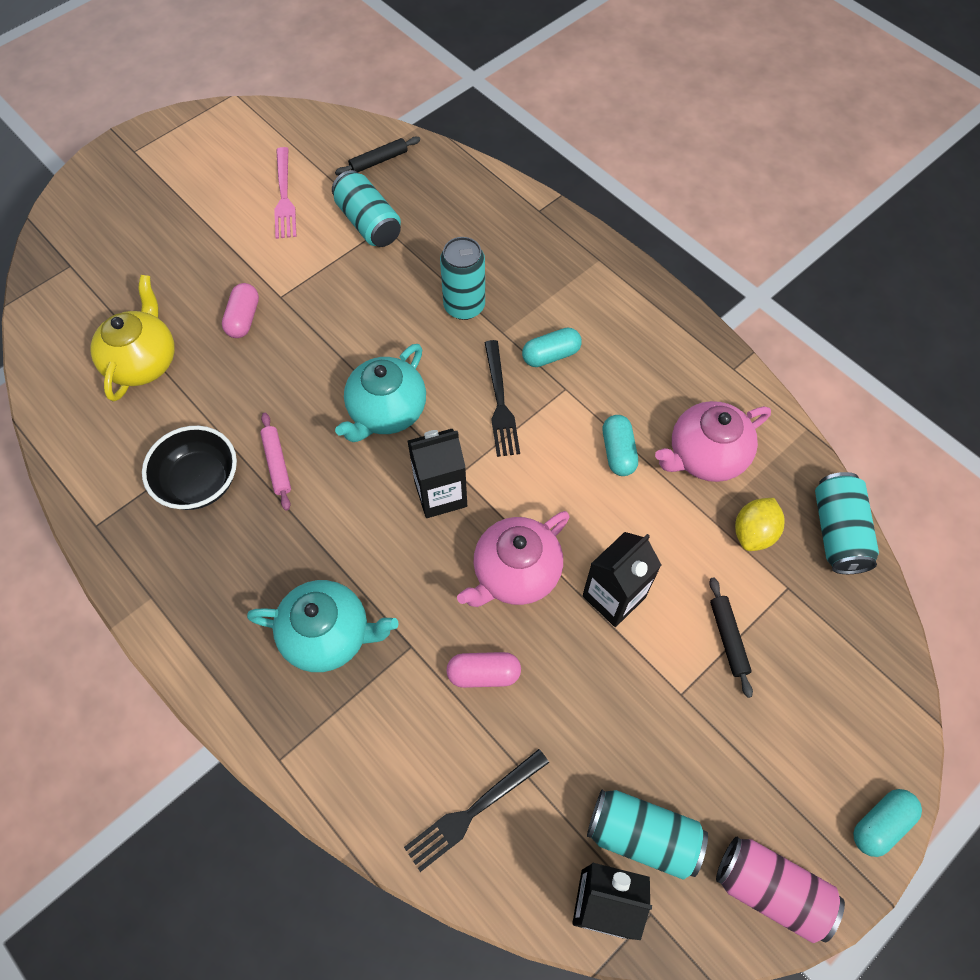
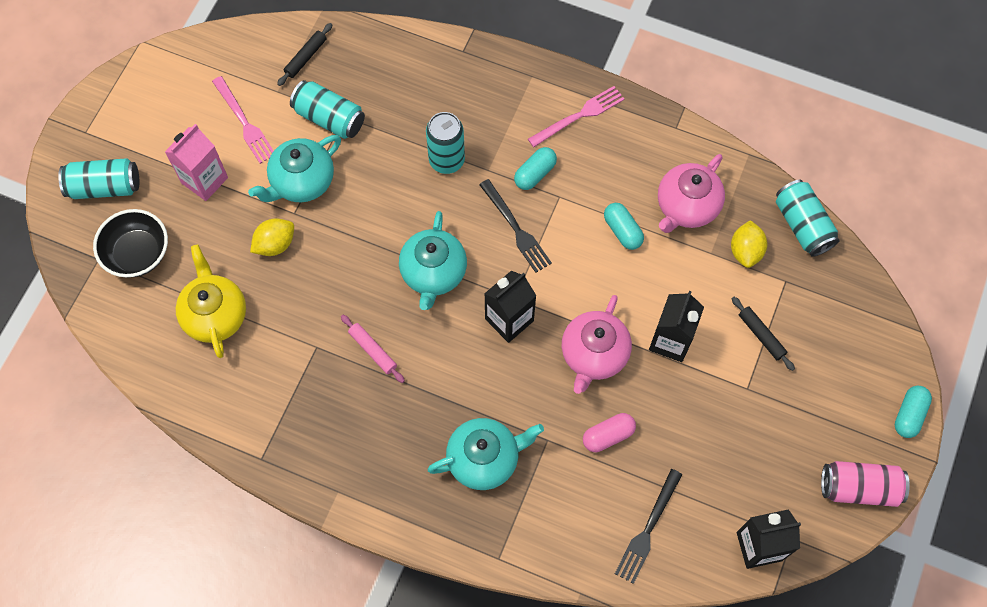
camera: 25 degrees left, 5 degrees up
black bowl [142,426,237,510] -> black bowl moved to [93,209,168,277]
pink capsule [222,283,259,338] -> yellow lemon [250,218,294,256]
turquoise can [587,790,708,880] -> turquoise can moved to [58,158,139,199]
none -> pink carton [165,124,228,201]
none -> turquoise teapot [248,135,341,202]
none -> pink fork [528,86,624,147]

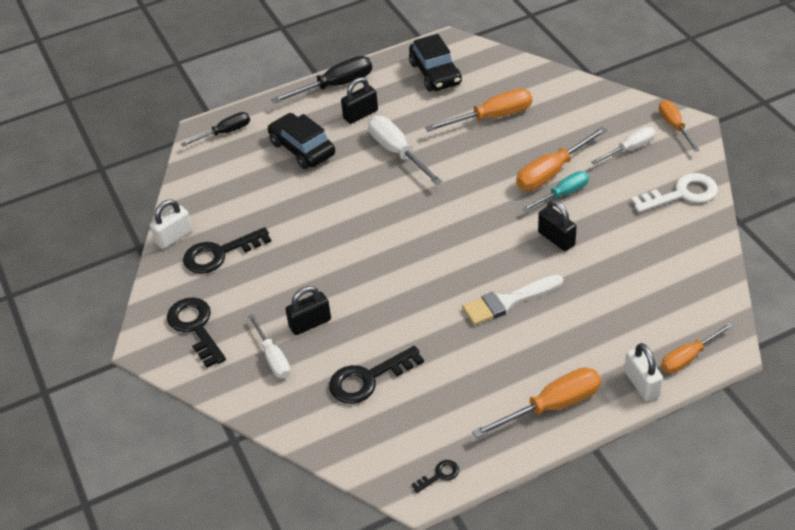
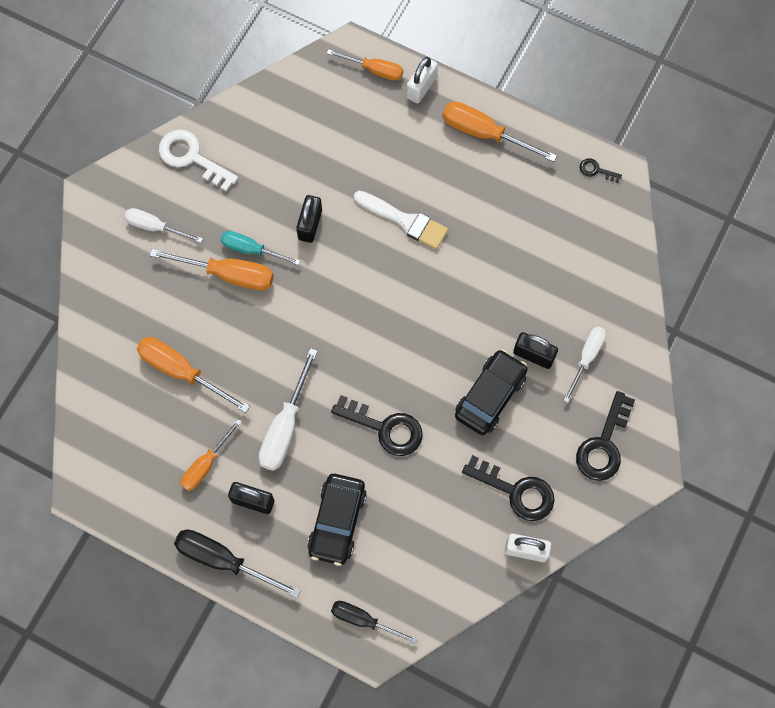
camera: 130 degrees left, 25 degrees up
black key [329,346,424,404] -> black key moved to [331,395,423,456]
black car [409,34,462,92] -> black car moved to [455,349,528,435]
orange screwdriver [659,100,699,151] -> orange screwdriver moved to [180,419,242,491]

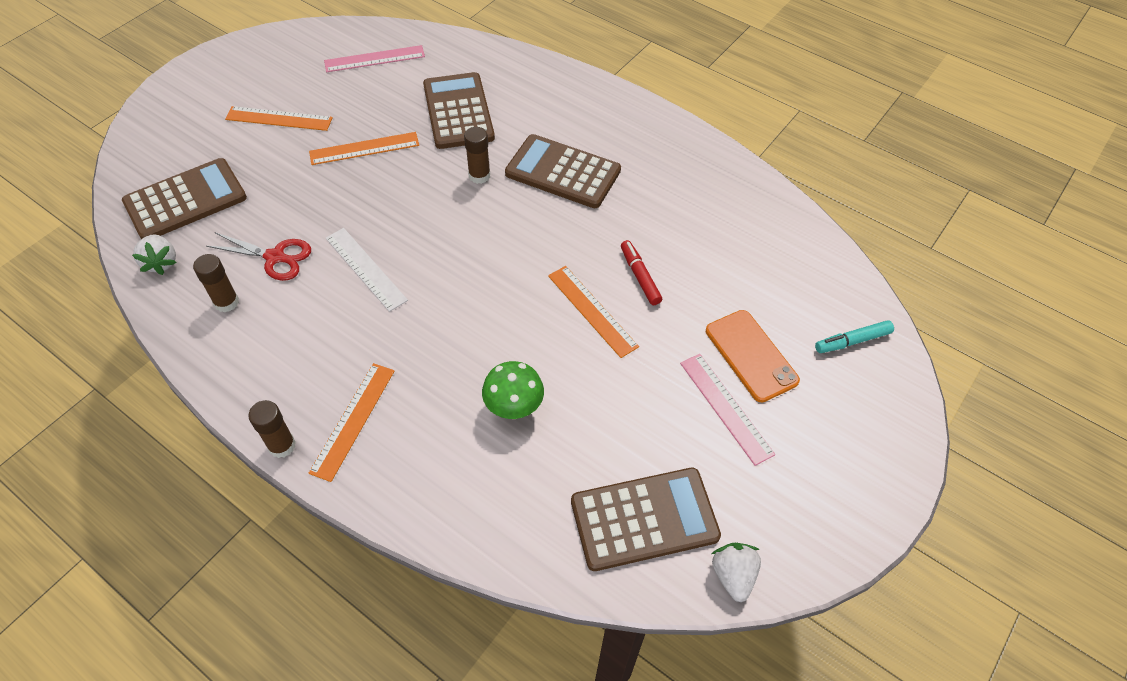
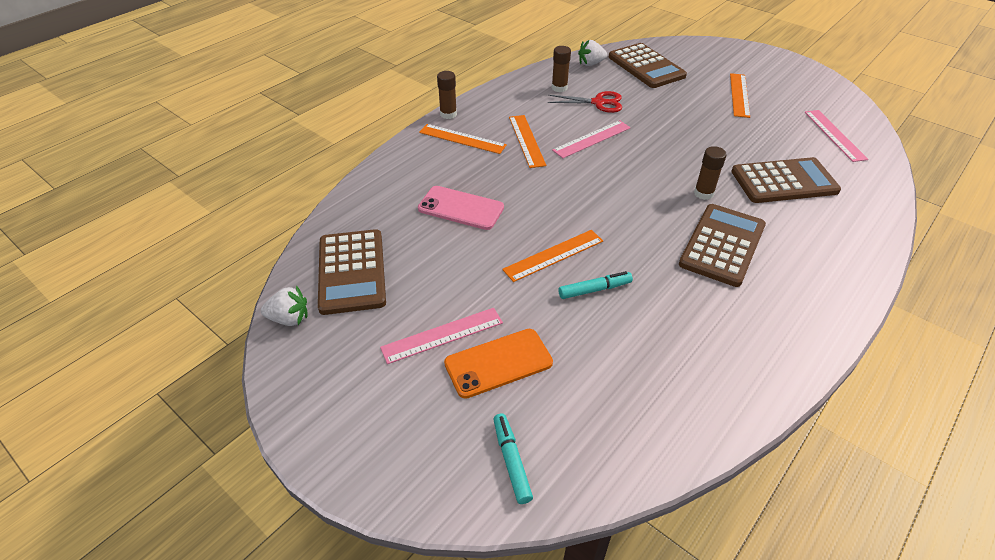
camera: 95 degrees right, 10 degrees down
red scissors [206,232,311,281] -> red scissors turned 105 degrees counterclockwise [548,91,622,113]
orange ruler [309,132,419,165] -> orange ruler moved to [509,115,546,168]
white ruler [326,228,408,312] -> pink ruler [552,120,631,158]
green mushroom [482,361,544,419] -> pink phone [418,186,504,230]
red marker [621,240,662,305] -> turquoise marker [559,271,633,299]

........

* [Work task]:
An exact reproduction of all the records is required, with no pictures included.

* [Expected output]:
camera: 25 degrees left, 5 degrees up
black bowl [142,426,237,510] -> black bowl moved to [93,209,168,277]
pink capsule [222,283,259,338] -> yellow lemon [250,218,294,256]
turquoise can [587,790,708,880] -> turquoise can moved to [58,158,139,199]
none -> pink carton [165,124,228,201]
none -> turquoise teapot [248,135,341,202]
none -> pink fork [528,86,624,147]

camera: 130 degrees left, 25 degrees up
black key [329,346,424,404] -> black key moved to [331,395,423,456]
black car [409,34,462,92] -> black car moved to [455,349,528,435]
orange screwdriver [659,100,699,151] -> orange screwdriver moved to [180,419,242,491]

camera: 95 degrees right, 10 degrees down
red scissors [206,232,311,281] -> red scissors turned 105 degrees counterclockwise [548,91,622,113]
orange ruler [309,132,419,165] -> orange ruler moved to [509,115,546,168]
white ruler [326,228,408,312] -> pink ruler [552,120,631,158]
green mushroom [482,361,544,419] -> pink phone [418,186,504,230]
red marker [621,240,662,305] -> turquoise marker [559,271,633,299]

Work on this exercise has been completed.